[Provided data]:
□ □ □ □ □ □ □

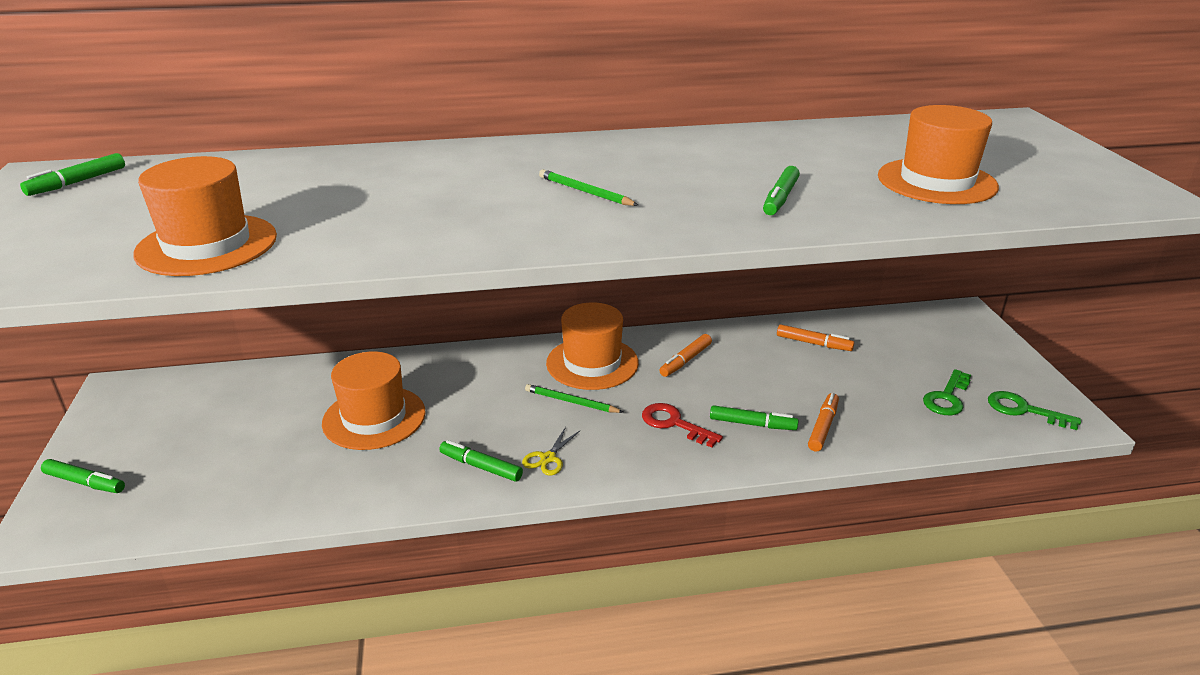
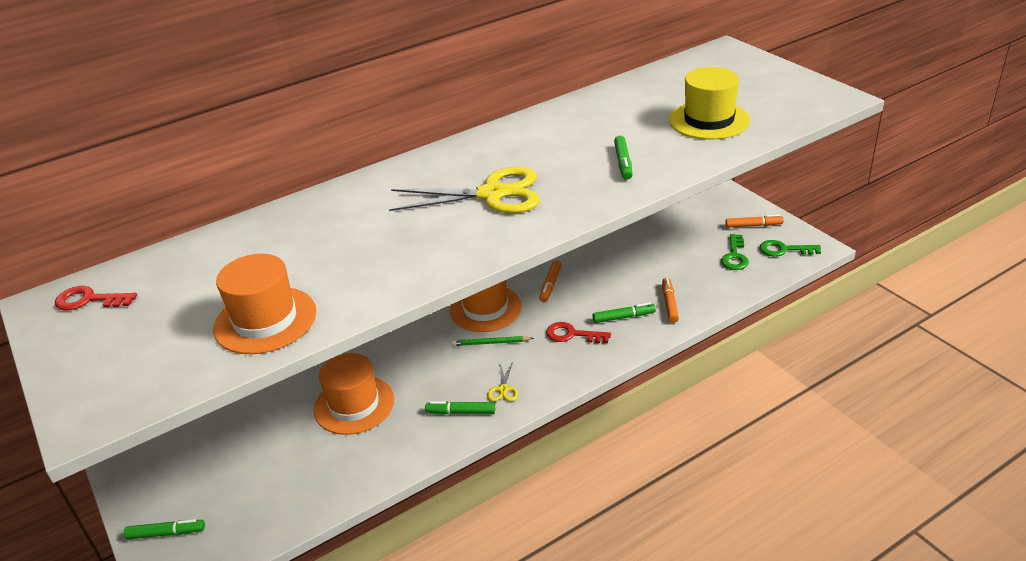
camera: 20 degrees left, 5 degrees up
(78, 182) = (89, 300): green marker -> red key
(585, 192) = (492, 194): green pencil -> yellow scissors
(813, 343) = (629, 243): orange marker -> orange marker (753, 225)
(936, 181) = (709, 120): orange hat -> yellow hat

□ □ □ □ □ □ □

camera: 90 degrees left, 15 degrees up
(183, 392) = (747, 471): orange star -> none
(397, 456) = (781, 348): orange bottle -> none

□ □ □ □ □ □ □

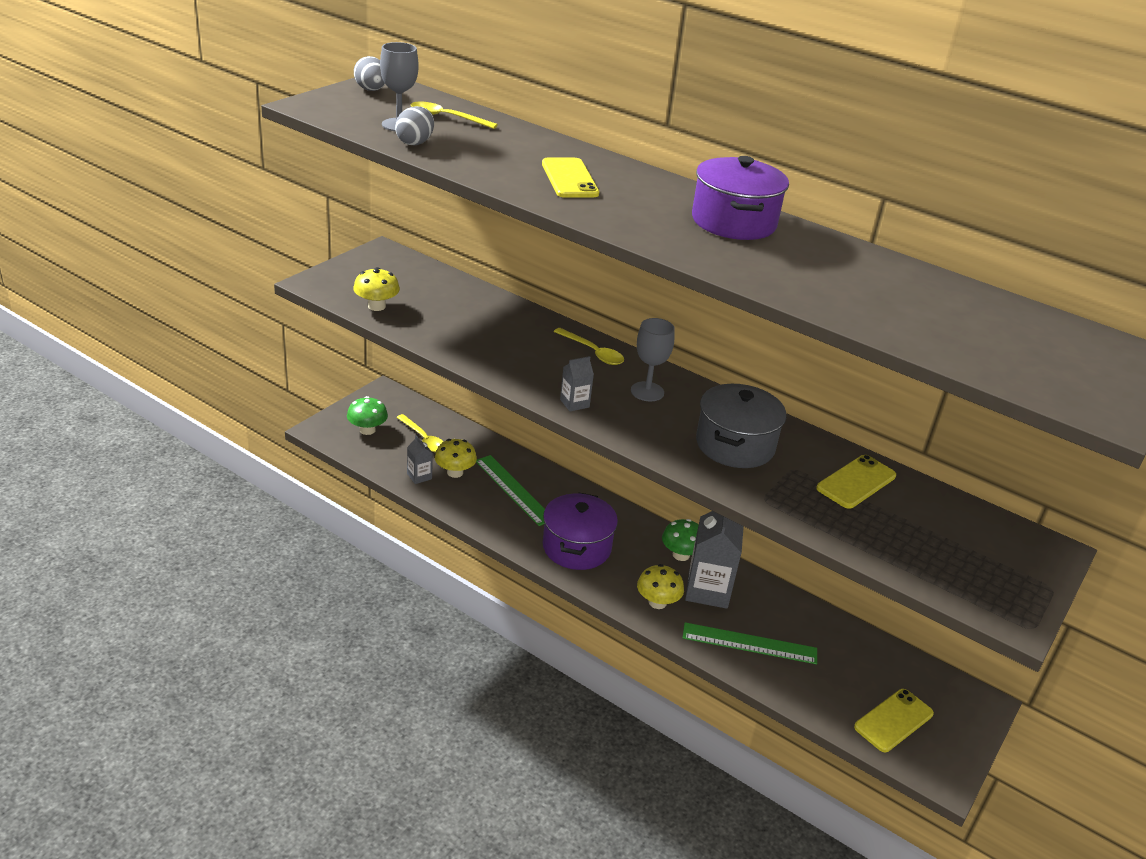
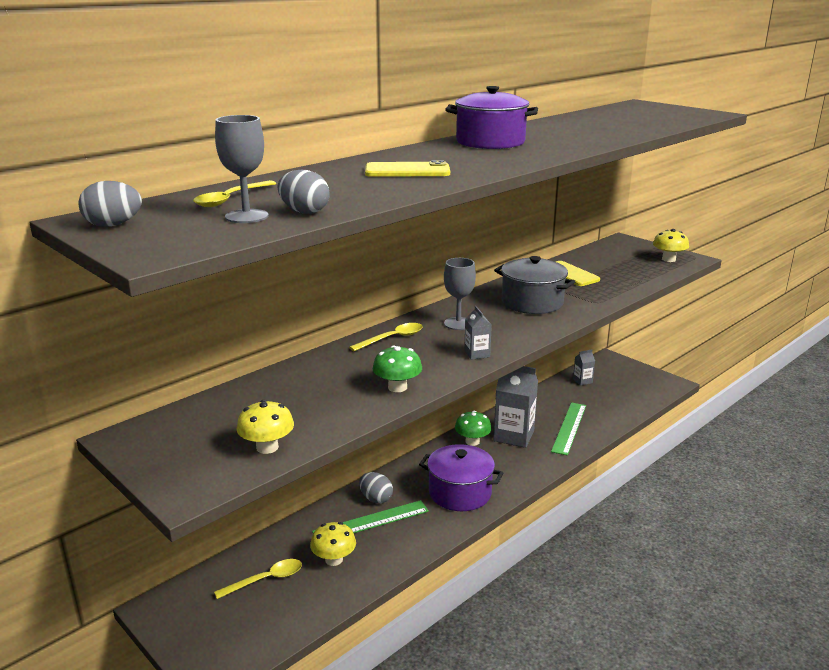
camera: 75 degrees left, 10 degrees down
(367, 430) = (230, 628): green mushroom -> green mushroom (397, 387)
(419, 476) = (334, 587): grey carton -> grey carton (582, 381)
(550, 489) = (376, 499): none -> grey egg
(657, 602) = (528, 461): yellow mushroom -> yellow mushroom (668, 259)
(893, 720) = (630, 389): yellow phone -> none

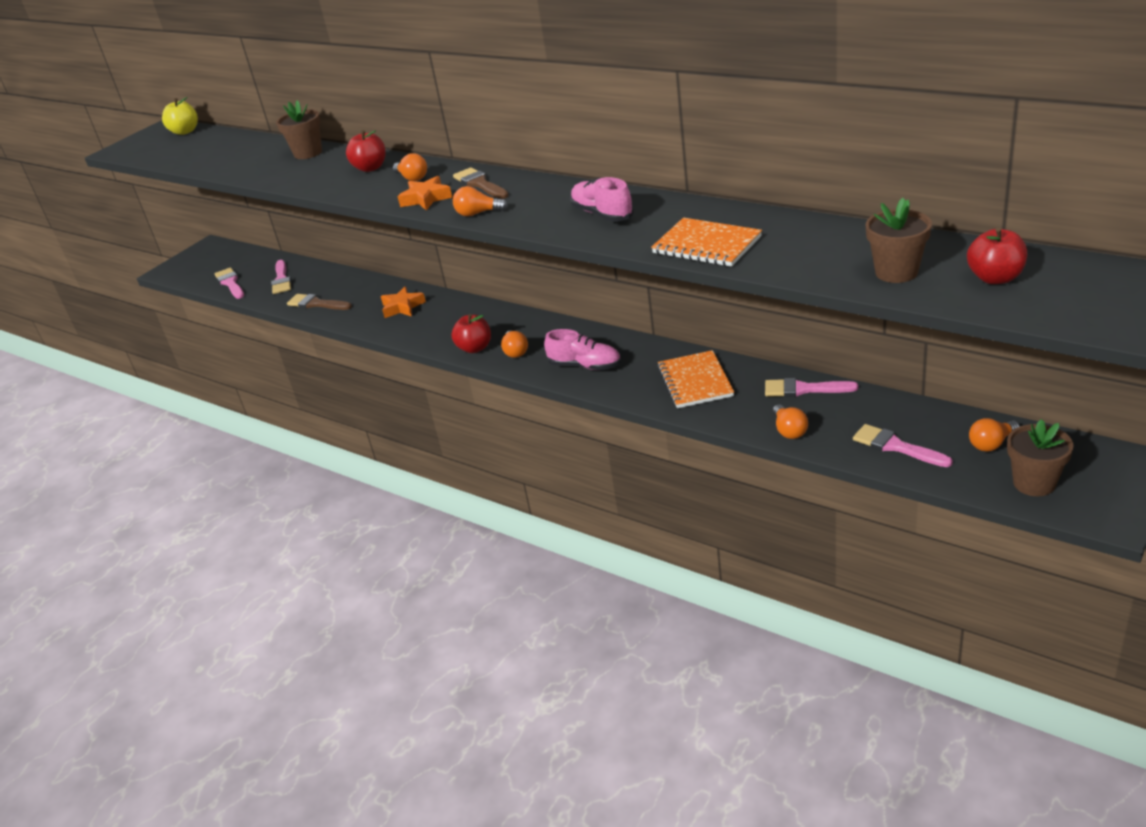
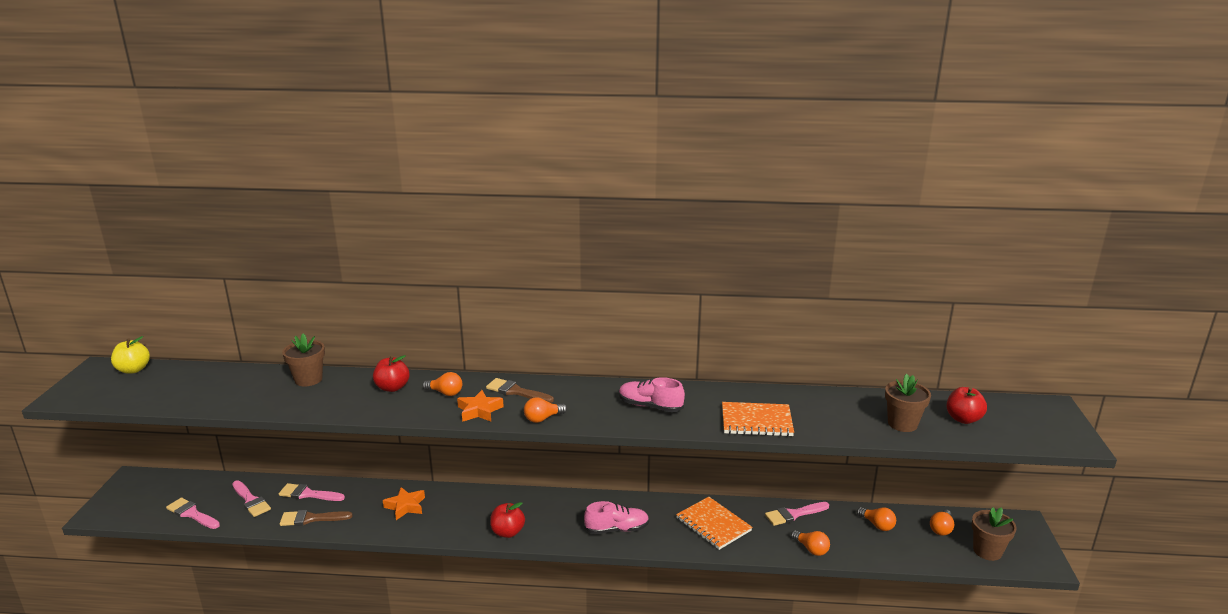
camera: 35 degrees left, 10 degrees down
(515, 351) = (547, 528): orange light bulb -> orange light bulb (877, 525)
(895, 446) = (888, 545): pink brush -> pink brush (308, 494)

□ □ □ □ □ □ □

[What to work on]: All that should be written out is the stretch of lines above between the one holding "camera: 90 degrees left, 15 degrees up" and the one holding "(397, 456) = (781, 348): orange", inclusive, exactly as given.

[Final answer]:
camera: 90 degrees left, 15 degrees up
(183, 392) = (747, 471): orange star -> none
(397, 456) = (781, 348): orange bottle -> none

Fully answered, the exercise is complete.